All of the data must be output exactly, with every picture left out.
*** Opening Raw data ***
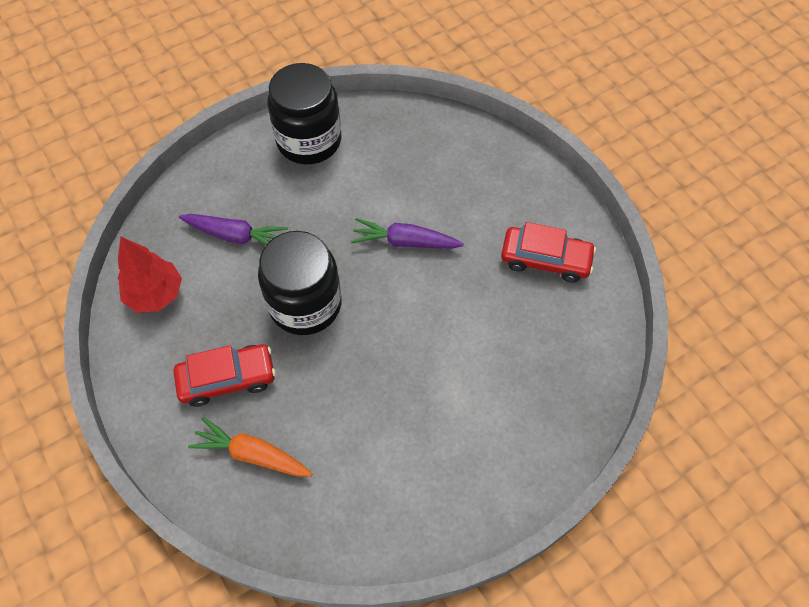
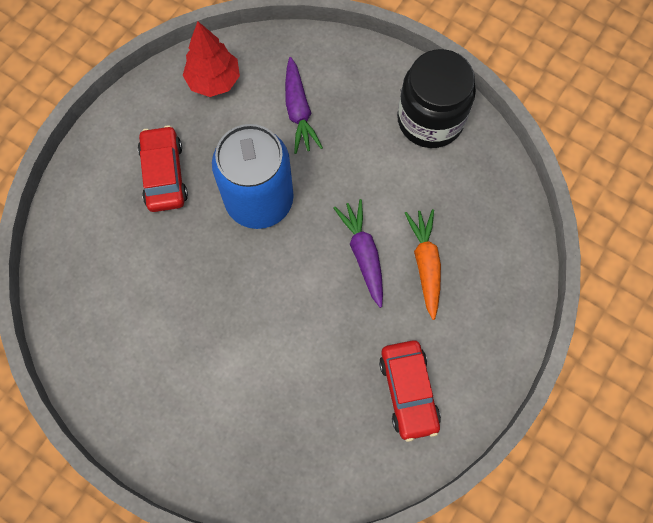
camera: 65 degrees right, 10 degrees up
(227, 379) = (164, 174): red car -> red car turned 150 degrees counterclockwise
(252, 454) = (109, 226): orange carrot -> orange carrot (425, 264)
(305, 304) = (259, 200): black jar -> blue can

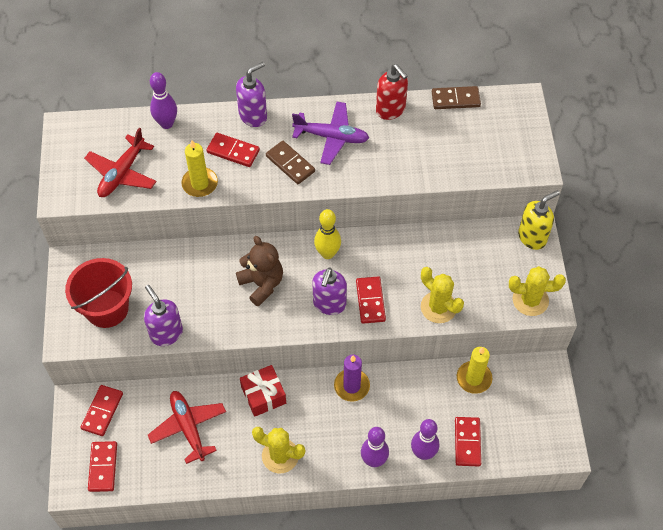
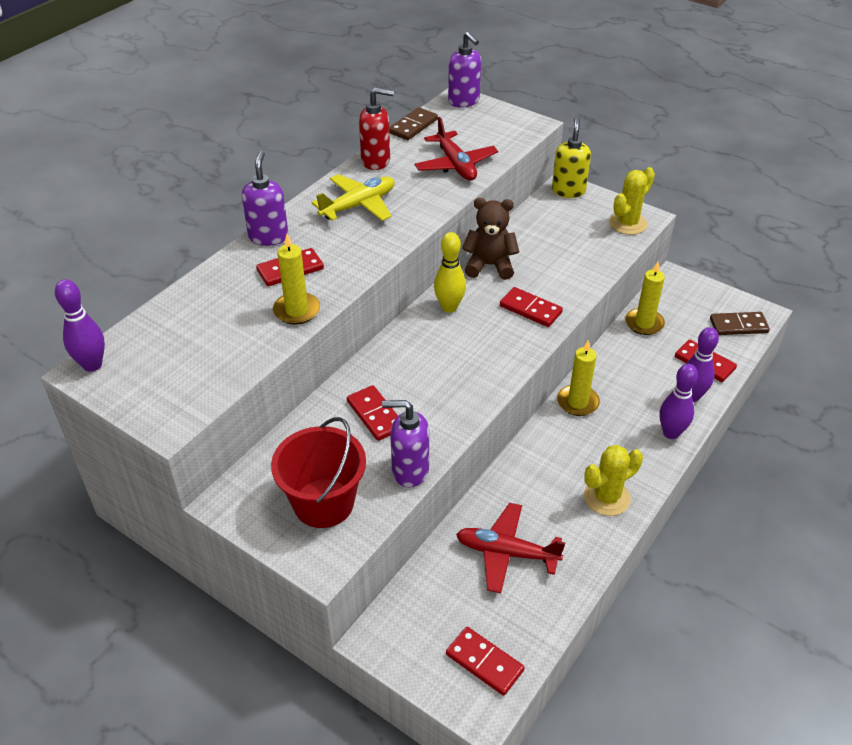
camera: 50 degrees left, 15 degrees down
(102, 411) = (412, 620): red domino -> red domino (375, 415)
(122, 173) = (207, 358): red plane -> red plane (455, 165)
(166, 123) = (194, 295): purple bowling pin -> purple bowling pin (92, 365)
(262, 284) = (432, 367): brown teddy bear -> brown teddy bear (489, 265)
(263, 395) = (526, 470): red gift -> none
(290, 164) = (354, 243): brown domino -> brown domino (738, 326)
(329, 304) = (505, 336): purple soap dispenser -> purple soap dispenser (464, 101)
(331, 137) = (358, 205): purple plane -> yellow plane
(351, 386) = (577, 402): purple candle -> yellow candle
(438, 307) = (581, 274): yellow cactus -> none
*** Closing Raw data ***
## Response below
camera: 65 degrees right, 10 degrees up
(227, 379) = (164, 174): red car -> red car turned 150 degrees counterclockwise
(252, 454) = (109, 226): orange carrot -> orange carrot (425, 264)
(305, 304) = (259, 200): black jar -> blue can

camera: 50 degrees left, 15 degrees down
(102, 411) = (412, 620): red domino -> red domino (375, 415)
(122, 173) = (207, 358): red plane -> red plane (455, 165)
(166, 123) = (194, 295): purple bowling pin -> purple bowling pin (92, 365)
(262, 284) = (432, 367): brown teddy bear -> brown teddy bear (489, 265)
(263, 395) = (526, 470): red gift -> none
(290, 164) = (354, 243): brown domino -> brown domino (738, 326)
(329, 304) = (505, 336): purple soap dispenser -> purple soap dispenser (464, 101)
(331, 137) = (358, 205): purple plane -> yellow plane
(351, 386) = (577, 402): purple candle -> yellow candle
(438, 307) = (581, 274): yellow cactus -> none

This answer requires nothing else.